— Problem description —
Find each line in the material below that contains the string "kern", matching case exactly, and copy every such line.

— Raw records —
-- Begin --
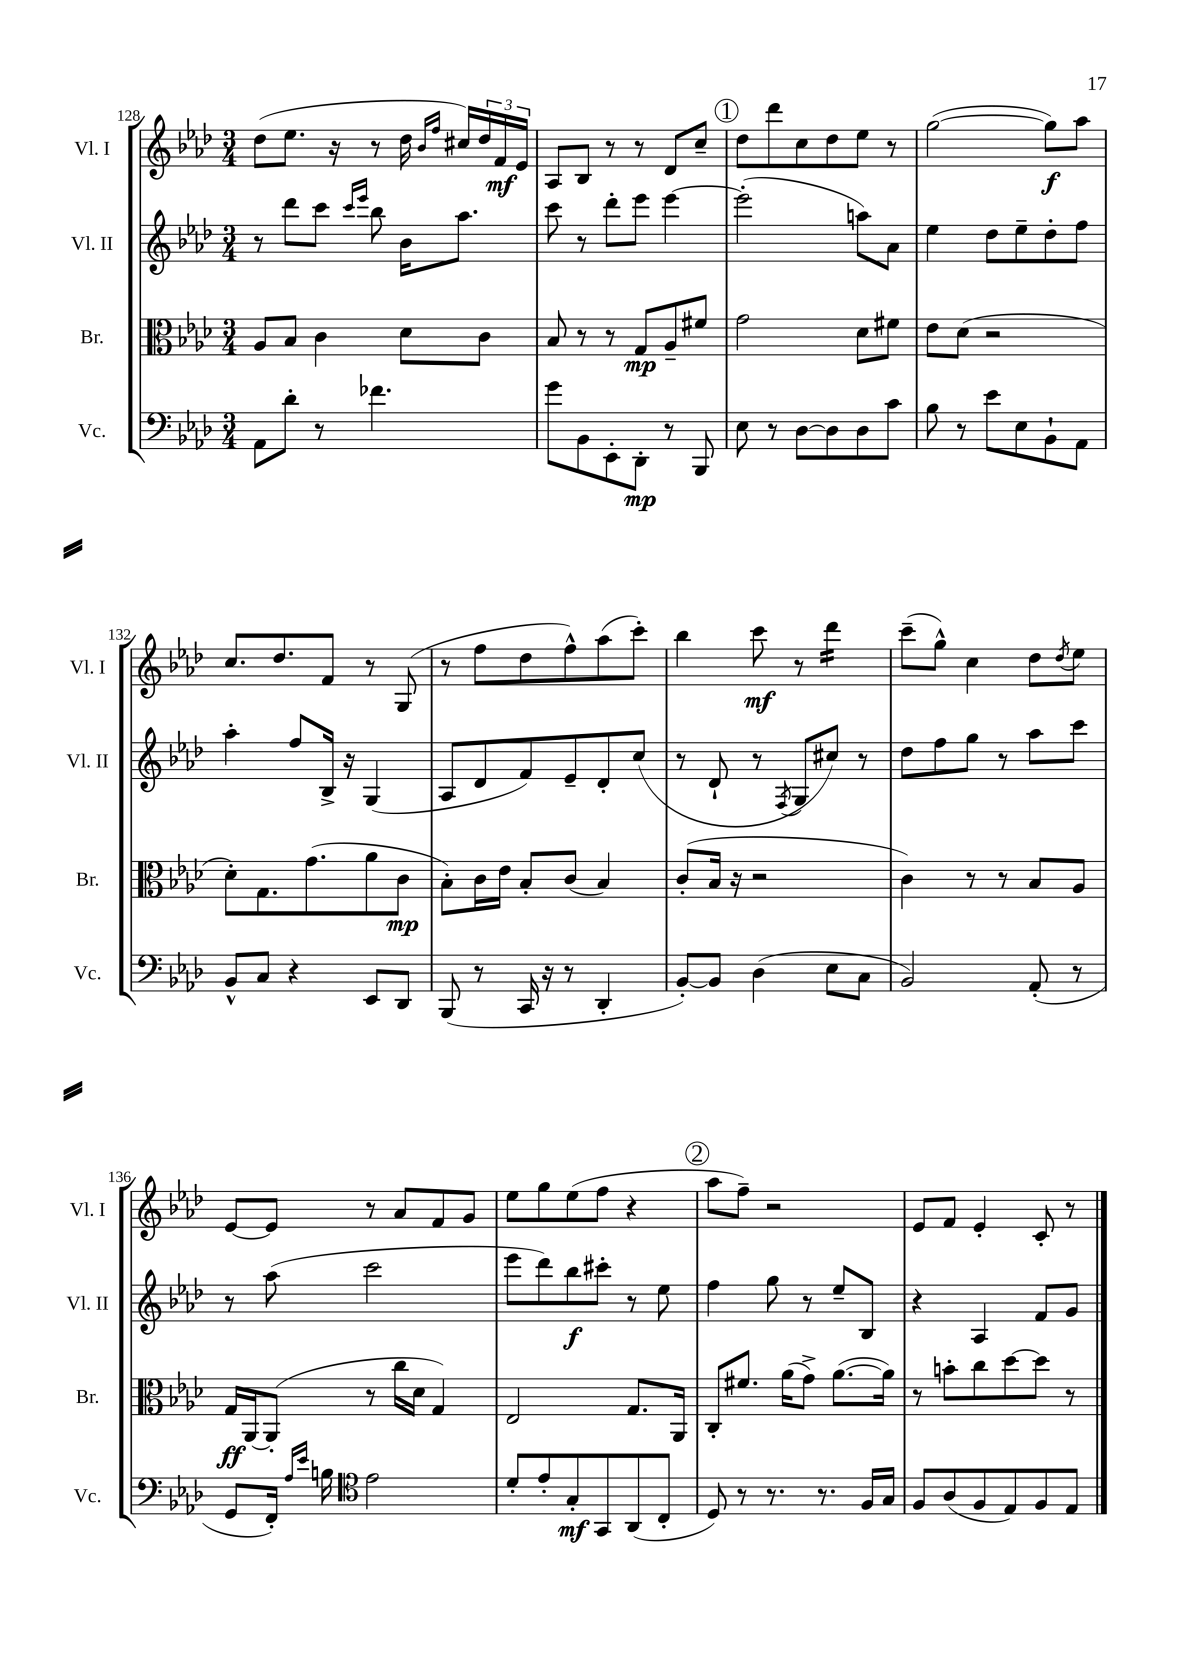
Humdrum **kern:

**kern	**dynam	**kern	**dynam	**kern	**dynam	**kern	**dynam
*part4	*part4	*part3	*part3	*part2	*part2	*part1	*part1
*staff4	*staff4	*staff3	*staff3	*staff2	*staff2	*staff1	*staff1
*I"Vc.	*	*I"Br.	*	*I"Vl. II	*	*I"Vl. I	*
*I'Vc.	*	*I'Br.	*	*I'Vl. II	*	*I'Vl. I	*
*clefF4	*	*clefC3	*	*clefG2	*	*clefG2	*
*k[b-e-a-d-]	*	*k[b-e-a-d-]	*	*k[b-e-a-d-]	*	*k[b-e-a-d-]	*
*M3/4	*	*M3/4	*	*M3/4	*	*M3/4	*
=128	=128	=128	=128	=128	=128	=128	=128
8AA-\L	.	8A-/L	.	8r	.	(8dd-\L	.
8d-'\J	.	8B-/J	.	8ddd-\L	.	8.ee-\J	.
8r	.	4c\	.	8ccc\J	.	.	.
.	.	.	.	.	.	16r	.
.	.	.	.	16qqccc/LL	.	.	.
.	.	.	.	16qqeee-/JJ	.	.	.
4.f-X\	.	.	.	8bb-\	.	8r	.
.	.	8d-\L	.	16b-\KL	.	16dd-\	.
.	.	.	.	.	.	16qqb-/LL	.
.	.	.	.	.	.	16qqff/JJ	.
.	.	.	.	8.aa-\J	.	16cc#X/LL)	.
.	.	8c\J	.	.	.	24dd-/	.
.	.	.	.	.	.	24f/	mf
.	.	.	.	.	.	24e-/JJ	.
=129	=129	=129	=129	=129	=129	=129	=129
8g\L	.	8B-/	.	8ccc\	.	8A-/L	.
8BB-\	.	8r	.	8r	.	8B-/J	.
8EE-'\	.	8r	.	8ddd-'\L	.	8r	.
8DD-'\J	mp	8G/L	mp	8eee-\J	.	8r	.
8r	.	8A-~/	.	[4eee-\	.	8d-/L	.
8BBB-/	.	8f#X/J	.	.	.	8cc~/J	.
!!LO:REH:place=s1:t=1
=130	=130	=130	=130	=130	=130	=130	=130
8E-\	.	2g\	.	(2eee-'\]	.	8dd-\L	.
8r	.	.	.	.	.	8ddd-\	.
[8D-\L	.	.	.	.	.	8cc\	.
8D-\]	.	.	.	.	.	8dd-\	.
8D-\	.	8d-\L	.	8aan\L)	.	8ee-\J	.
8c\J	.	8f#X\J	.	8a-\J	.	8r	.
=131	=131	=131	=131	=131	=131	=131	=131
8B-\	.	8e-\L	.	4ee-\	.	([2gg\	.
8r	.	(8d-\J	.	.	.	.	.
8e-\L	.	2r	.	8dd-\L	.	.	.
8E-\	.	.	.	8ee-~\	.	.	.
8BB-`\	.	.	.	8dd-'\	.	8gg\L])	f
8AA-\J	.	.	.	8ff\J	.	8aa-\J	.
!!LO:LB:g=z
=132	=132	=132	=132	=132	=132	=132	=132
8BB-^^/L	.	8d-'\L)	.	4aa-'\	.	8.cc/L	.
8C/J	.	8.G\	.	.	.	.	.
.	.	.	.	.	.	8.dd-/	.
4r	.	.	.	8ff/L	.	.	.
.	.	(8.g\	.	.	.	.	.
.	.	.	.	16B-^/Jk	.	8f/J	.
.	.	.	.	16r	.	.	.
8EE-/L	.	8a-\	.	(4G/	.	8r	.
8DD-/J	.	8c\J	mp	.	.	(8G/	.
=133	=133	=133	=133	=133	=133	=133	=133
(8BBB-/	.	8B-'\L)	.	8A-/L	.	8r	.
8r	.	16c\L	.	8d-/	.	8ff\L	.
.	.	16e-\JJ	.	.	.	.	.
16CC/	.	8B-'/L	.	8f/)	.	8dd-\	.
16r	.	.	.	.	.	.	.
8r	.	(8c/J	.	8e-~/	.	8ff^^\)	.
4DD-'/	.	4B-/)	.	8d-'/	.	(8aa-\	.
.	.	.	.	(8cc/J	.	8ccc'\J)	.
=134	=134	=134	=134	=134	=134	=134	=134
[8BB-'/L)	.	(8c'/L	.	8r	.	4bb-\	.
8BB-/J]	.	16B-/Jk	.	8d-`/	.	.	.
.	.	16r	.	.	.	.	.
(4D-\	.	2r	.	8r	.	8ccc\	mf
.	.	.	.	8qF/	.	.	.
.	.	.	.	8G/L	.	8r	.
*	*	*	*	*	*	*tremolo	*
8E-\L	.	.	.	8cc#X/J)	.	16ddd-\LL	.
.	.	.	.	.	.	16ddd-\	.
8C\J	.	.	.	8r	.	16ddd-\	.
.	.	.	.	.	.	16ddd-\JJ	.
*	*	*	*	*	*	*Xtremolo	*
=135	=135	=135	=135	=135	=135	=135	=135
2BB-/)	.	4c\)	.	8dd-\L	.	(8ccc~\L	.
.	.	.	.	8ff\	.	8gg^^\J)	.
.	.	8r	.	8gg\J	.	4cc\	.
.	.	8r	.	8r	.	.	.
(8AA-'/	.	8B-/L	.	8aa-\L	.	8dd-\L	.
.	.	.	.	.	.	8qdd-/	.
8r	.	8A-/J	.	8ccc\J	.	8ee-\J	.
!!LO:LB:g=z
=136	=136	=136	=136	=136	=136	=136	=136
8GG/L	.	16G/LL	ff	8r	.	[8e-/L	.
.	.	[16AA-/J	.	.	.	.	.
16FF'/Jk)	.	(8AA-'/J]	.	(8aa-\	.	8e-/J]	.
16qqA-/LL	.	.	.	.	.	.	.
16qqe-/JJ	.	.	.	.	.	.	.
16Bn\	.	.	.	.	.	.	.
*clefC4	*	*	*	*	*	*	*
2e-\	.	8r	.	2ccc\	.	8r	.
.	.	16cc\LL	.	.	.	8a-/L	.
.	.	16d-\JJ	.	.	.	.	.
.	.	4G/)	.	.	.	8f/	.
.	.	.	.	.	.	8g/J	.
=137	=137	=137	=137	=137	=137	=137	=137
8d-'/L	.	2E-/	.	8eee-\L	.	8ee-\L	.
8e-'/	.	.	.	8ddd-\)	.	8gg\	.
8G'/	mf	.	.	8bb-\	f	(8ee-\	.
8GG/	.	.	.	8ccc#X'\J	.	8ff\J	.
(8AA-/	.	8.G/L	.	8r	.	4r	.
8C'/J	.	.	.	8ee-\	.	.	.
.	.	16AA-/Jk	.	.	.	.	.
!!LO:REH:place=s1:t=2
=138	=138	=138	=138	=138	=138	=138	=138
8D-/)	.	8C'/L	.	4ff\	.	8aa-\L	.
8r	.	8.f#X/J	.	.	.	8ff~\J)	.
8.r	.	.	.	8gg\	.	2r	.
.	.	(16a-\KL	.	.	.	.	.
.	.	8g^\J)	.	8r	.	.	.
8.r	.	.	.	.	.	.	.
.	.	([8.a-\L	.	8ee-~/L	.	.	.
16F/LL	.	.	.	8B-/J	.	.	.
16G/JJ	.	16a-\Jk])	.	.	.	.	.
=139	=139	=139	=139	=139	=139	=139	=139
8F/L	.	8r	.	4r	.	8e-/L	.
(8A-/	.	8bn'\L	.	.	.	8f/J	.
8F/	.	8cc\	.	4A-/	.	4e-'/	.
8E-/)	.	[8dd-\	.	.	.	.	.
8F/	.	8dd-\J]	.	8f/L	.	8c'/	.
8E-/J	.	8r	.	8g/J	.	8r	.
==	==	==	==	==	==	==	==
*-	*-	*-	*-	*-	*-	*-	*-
-- End --
— Correct answer —
Humdrum **kern:
**kern	**dynam	**kern	**dynam	**kern	**dynam	**kern	**dynam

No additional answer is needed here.